Task description:
The lines to transcribe begin with the one containing "U103 pin out: N8 -> N6" and end with the last line below; reproduce them exactly, without the pictures.

Input records:
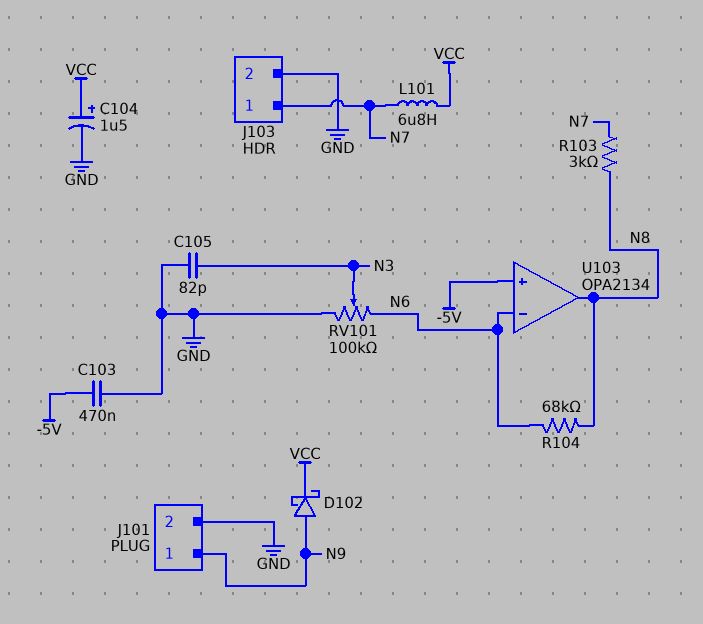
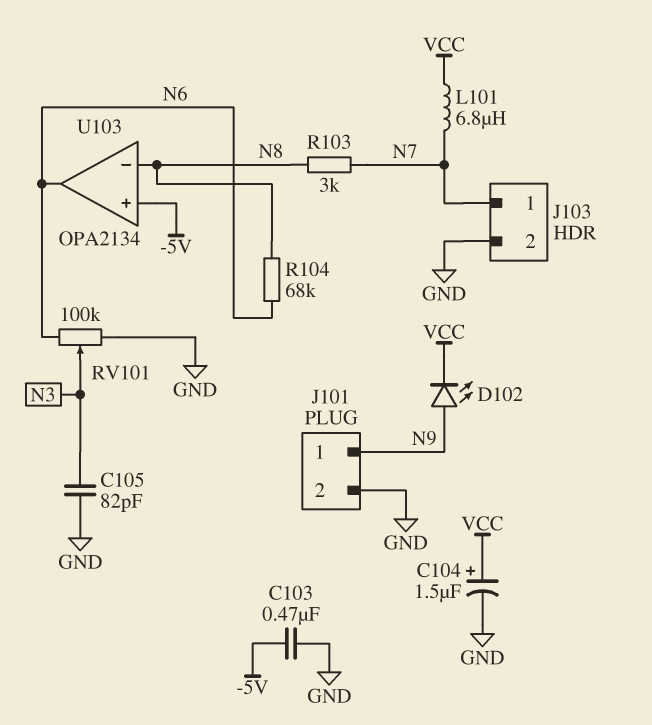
D102: schottky (A N9, K VCC) -> LED (A N9, K VCC)
U103 pin in-: N6 -> N8
U103 pin out: N8 -> N6

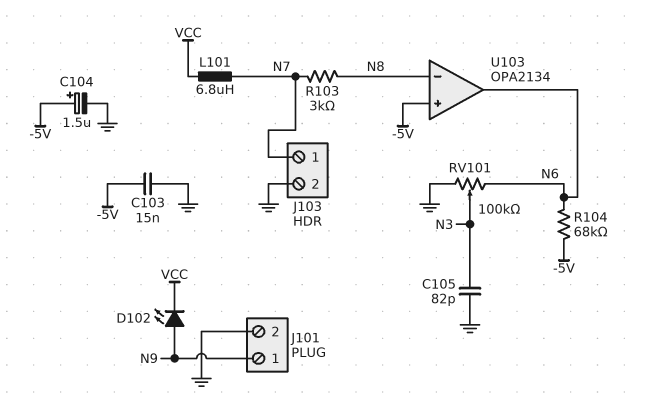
C103: 470nF (-5V, GND) -> 15nF (-5V, GND)
C104: 1.5uF (plus VCC, minus GND) -> 1.5uF (plus -5V, minus GND)
R104: 68k (N6, N8) -> 68k (-5V, N6)

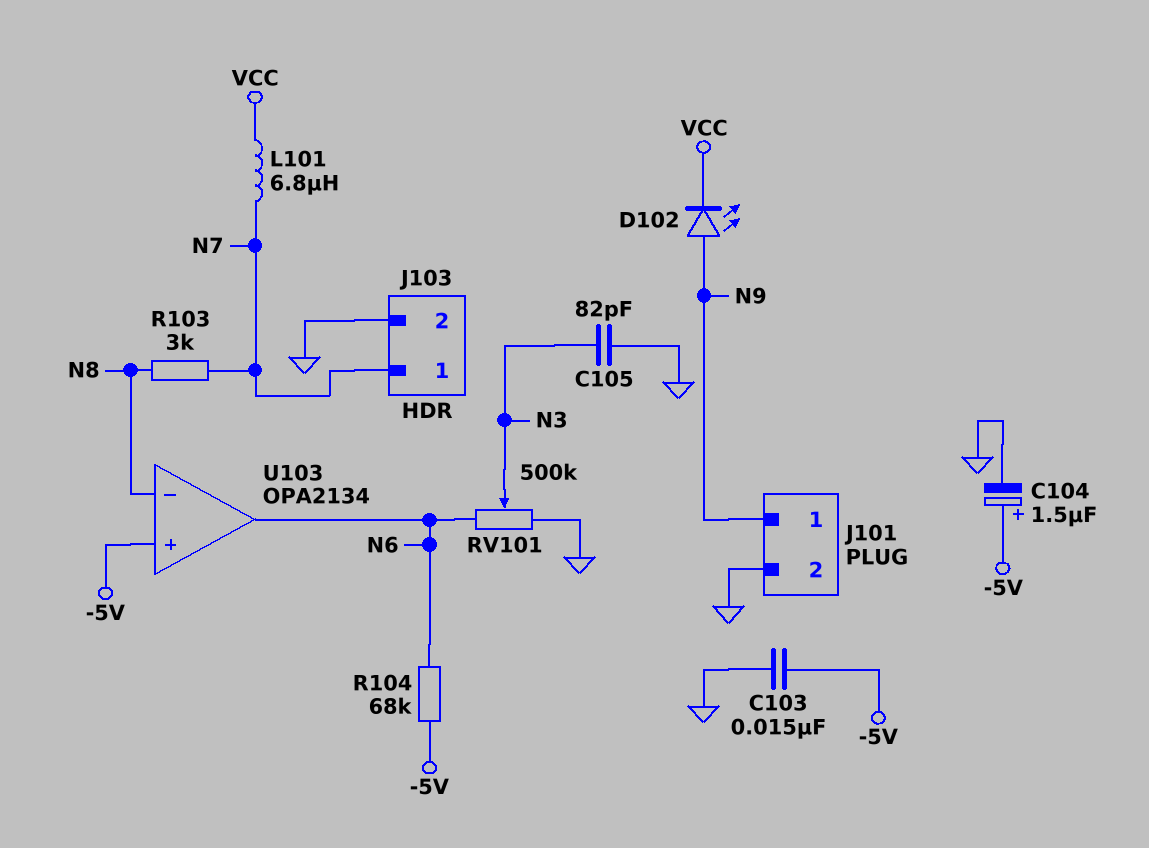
RV101: 100k (GND, N6, wiper N3) -> 500k (GND, N6, wiper N3)

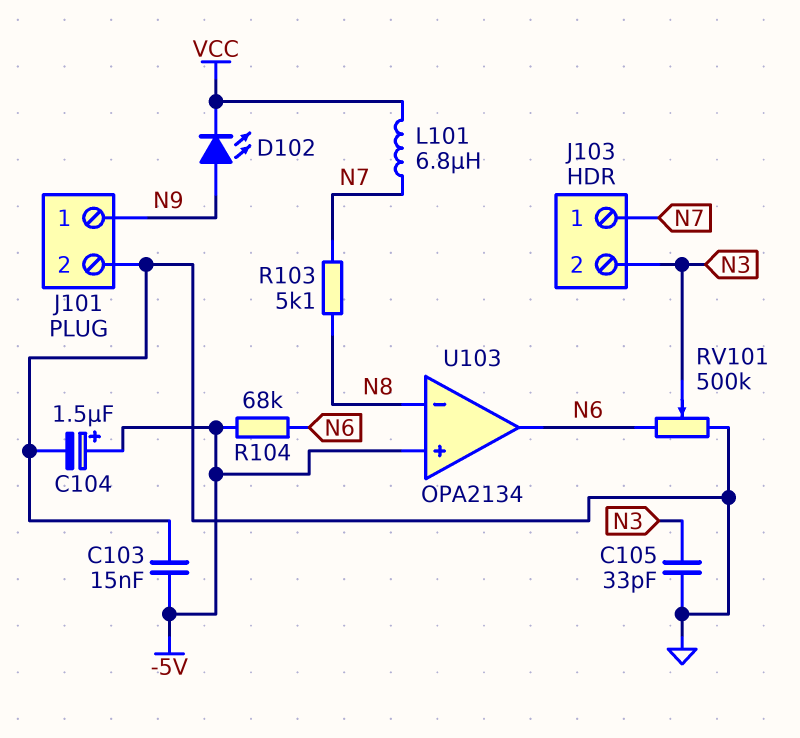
C105: 82pF (GND, N3) -> 33pF (GND, N3)
J103 pin 2: GND -> N3
R103: 3k (N7, N8) -> 5.1k (N7, N8)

Answer to the exercise:
U103 pin out: N8 -> N6

C103: 470nF (-5V, GND) -> 15nF (-5V, GND)
C104: 1.5uF (plus VCC, minus GND) -> 1.5uF (plus -5V, minus GND)
R104: 68k (N6, N8) -> 68k (-5V, N6)

RV101: 100k (GND, N6, wiper N3) -> 500k (GND, N6, wiper N3)

C105: 82pF (GND, N3) -> 33pF (GND, N3)
J103 pin 2: GND -> N3
R103: 3k (N7, N8) -> 5.1k (N7, N8)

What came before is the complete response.